═════ ENTRIES SHOWN

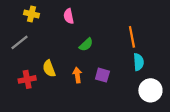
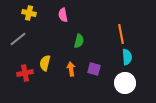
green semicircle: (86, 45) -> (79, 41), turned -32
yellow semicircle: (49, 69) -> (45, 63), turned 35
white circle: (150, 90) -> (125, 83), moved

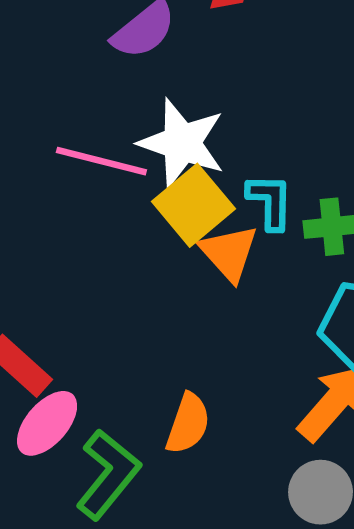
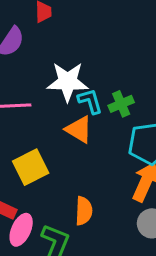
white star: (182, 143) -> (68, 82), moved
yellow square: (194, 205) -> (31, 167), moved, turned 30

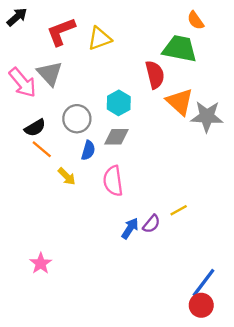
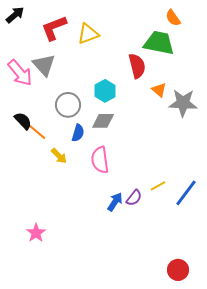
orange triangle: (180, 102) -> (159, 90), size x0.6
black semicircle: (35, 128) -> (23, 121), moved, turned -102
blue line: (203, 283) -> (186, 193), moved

══════════
═════ ENTRIES SHOWN

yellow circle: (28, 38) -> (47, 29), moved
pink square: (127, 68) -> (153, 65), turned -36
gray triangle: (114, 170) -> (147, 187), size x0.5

══════════

■ INSTRUCTIONS FOR THE TASK: In the listing above, find the line containing "green semicircle: (86, 45)" and the line containing "blue line: (203, 283) -> (186, 193), moved", then write out both of them and every line between, exactly, with no pictures.

■ FINISHED EXERCISE:
green semicircle: (86, 45) -> (79, 41), turned -32
yellow semicircle: (49, 69) -> (45, 63), turned 35
white circle: (150, 90) -> (125, 83), moved

white star: (182, 143) -> (68, 82), moved
yellow square: (194, 205) -> (31, 167), moved, turned 30

orange triangle: (180, 102) -> (159, 90), size x0.6
black semicircle: (35, 128) -> (23, 121), moved, turned -102
blue line: (203, 283) -> (186, 193), moved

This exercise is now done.